── Data for processing

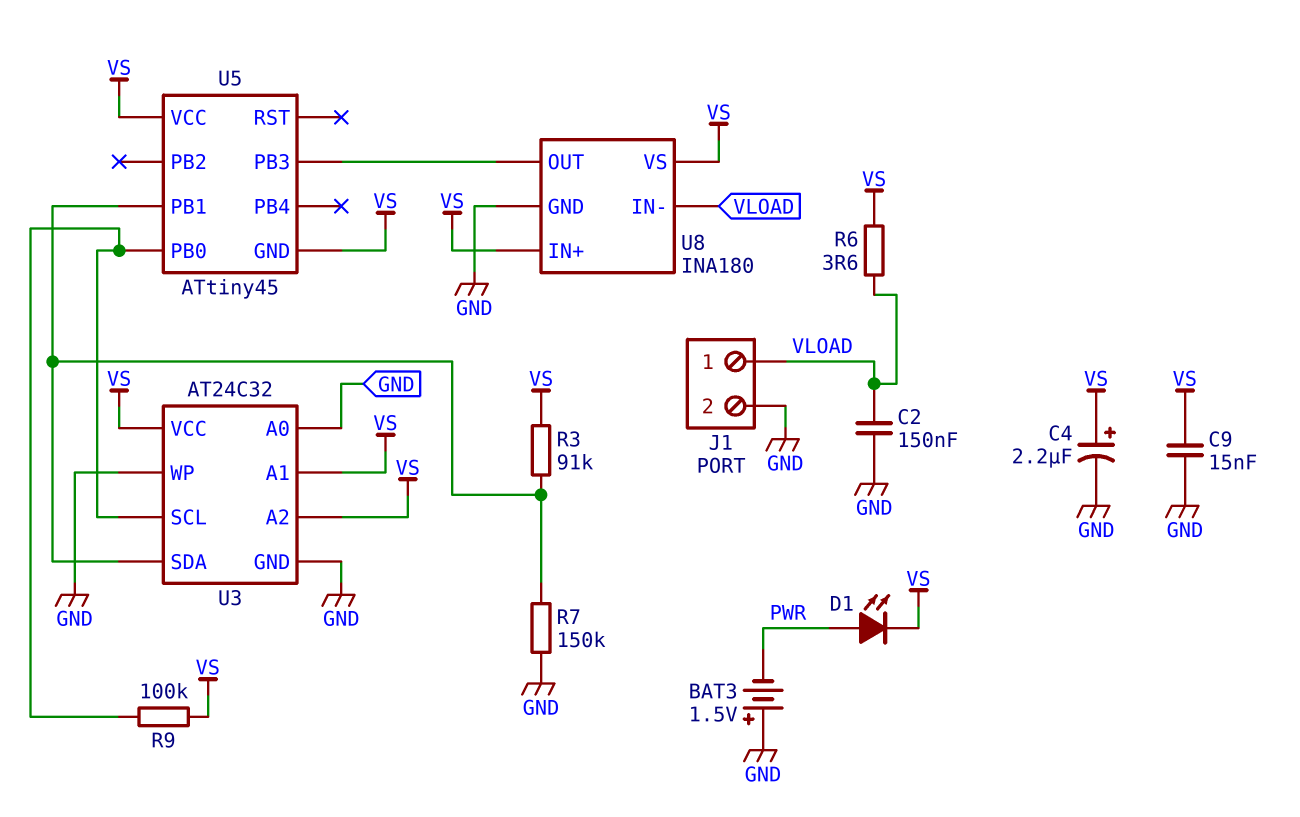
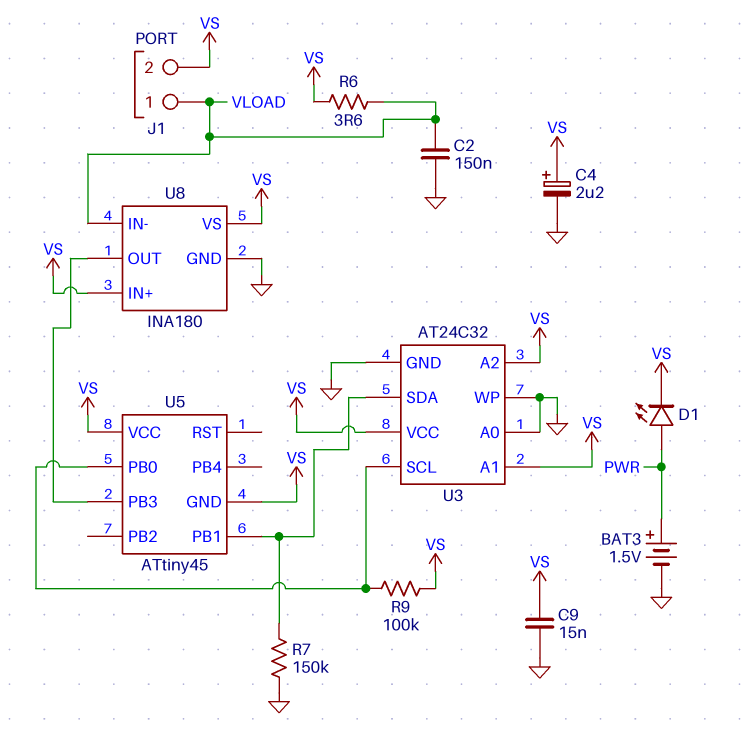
BAT3: 1.5V (plus GND, minus PWR) -> 1.5V (plus PWR, minus GND)
J1 pin 2: GND -> VS
R3: 91k (U3/SDA, VS) -> none

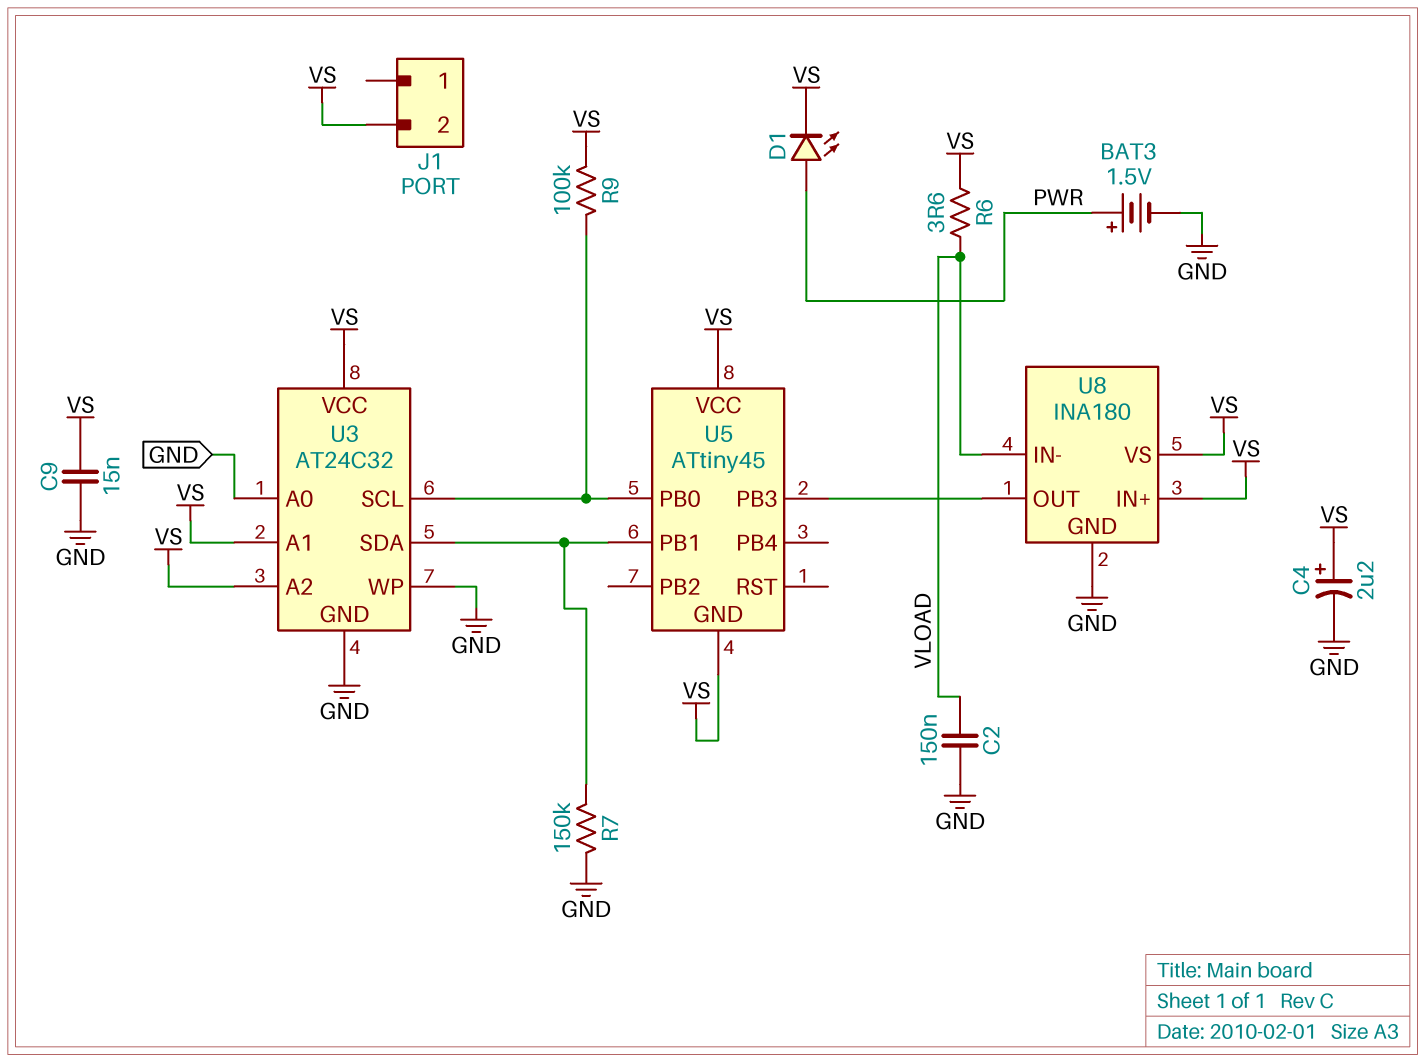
J1 pin 1: VLOAD -> none

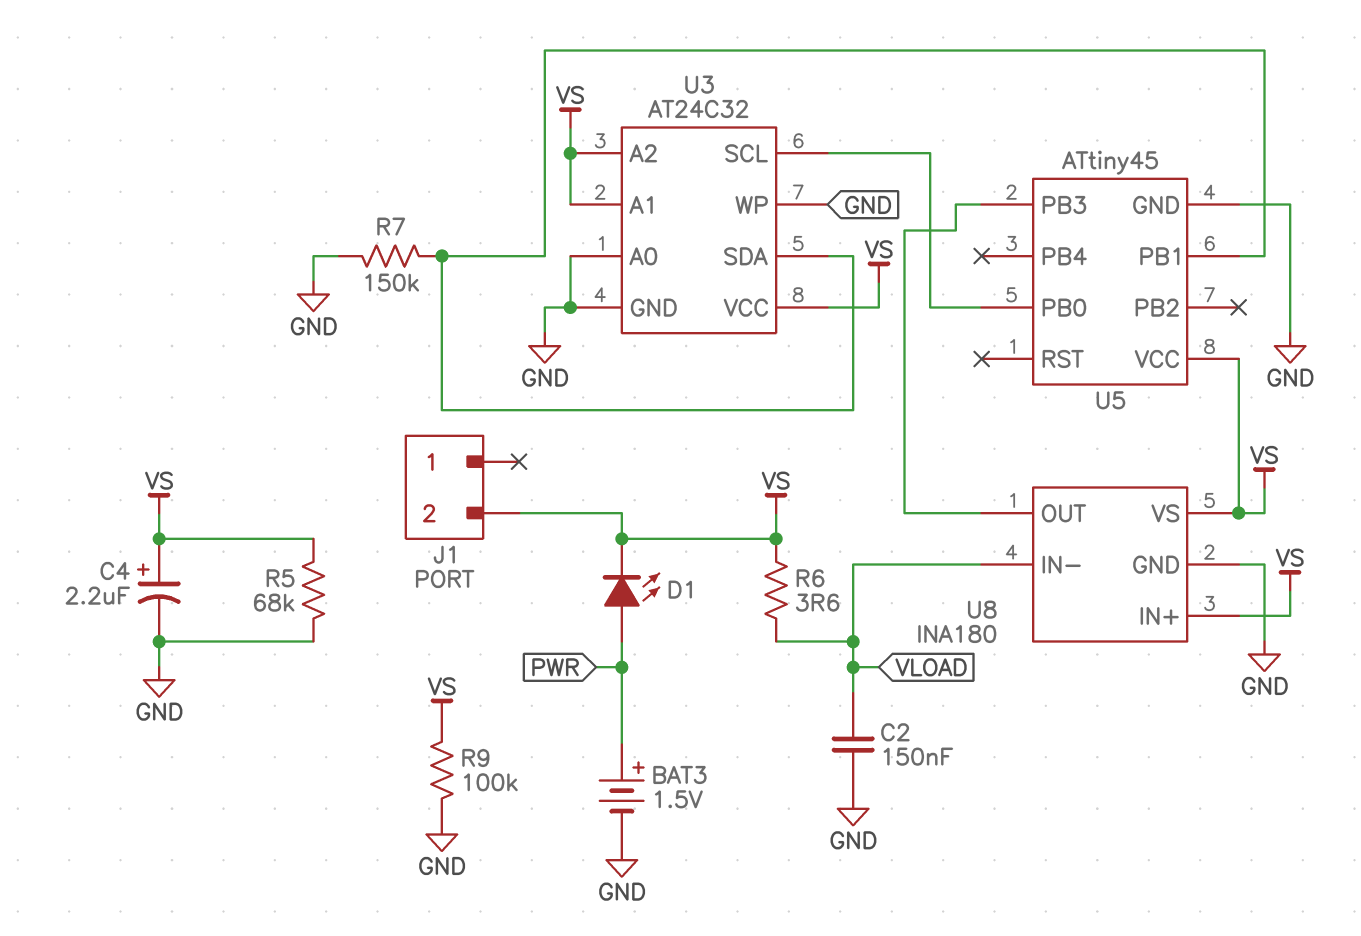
C9: 15nF (GND, VS) -> none
R5: none -> 68k (GND, VS)
R9: 100k (U3/SCL, VS) -> 100k (GND, VS)
U5 pin GND: VS -> GND

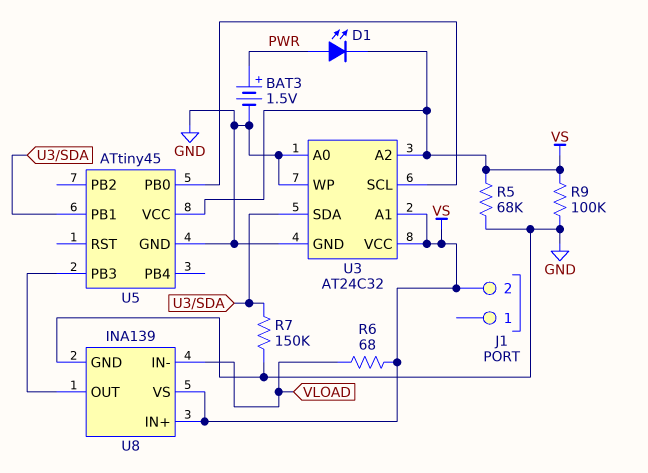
C2: 150nF (GND, VLOAD) -> none
C4: 2.2uF (plus VS, minus GND) -> none
R6: 3.6 (VLOAD, VS) -> 68 (VLOAD, VS)
U8: INA180 -> INA139

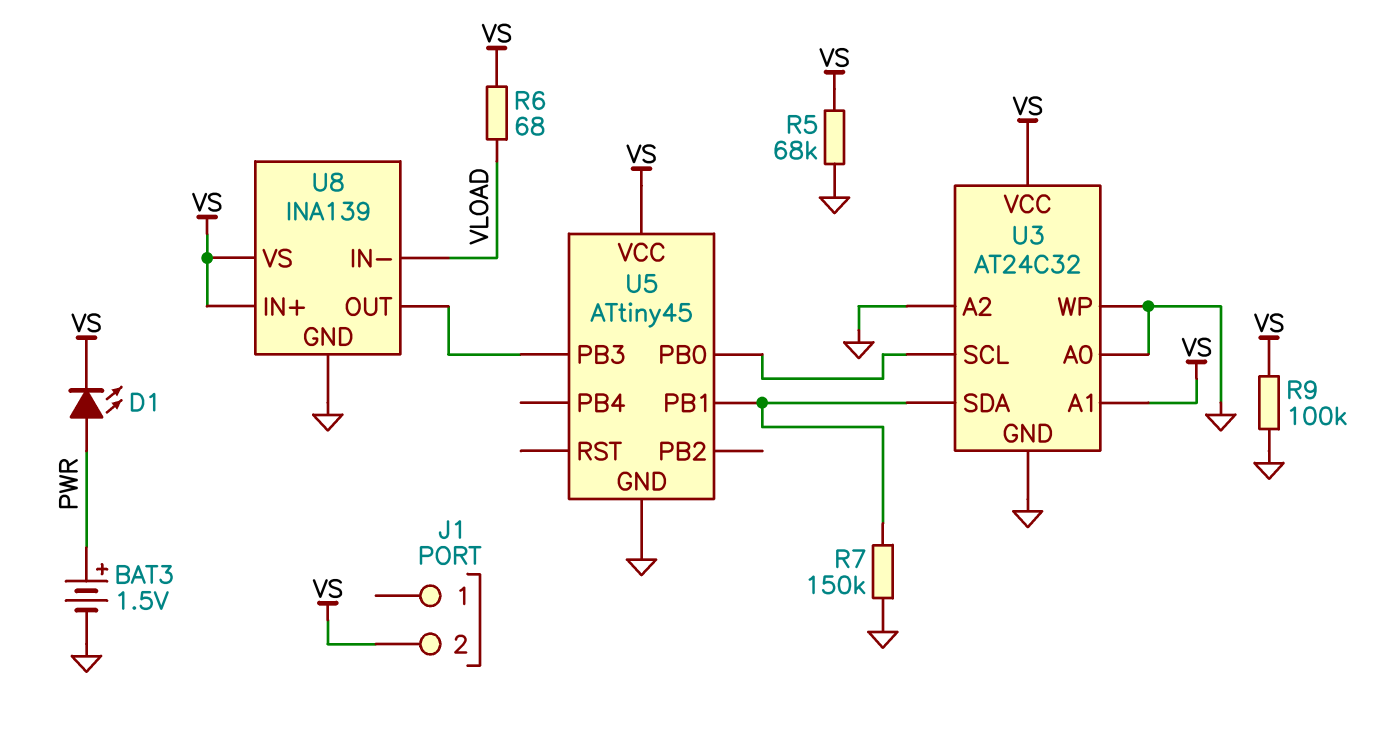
U3 pin A2: VS -> GND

────

__Requirement__: Show every line above where "VLOAD" is found.

__Reply to the task__:
J1 pin 1: VLOAD -> none
C2: 150nF (GND, VLOAD) -> none
R6: 3.6 (VLOAD, VS) -> 68 (VLOAD, VS)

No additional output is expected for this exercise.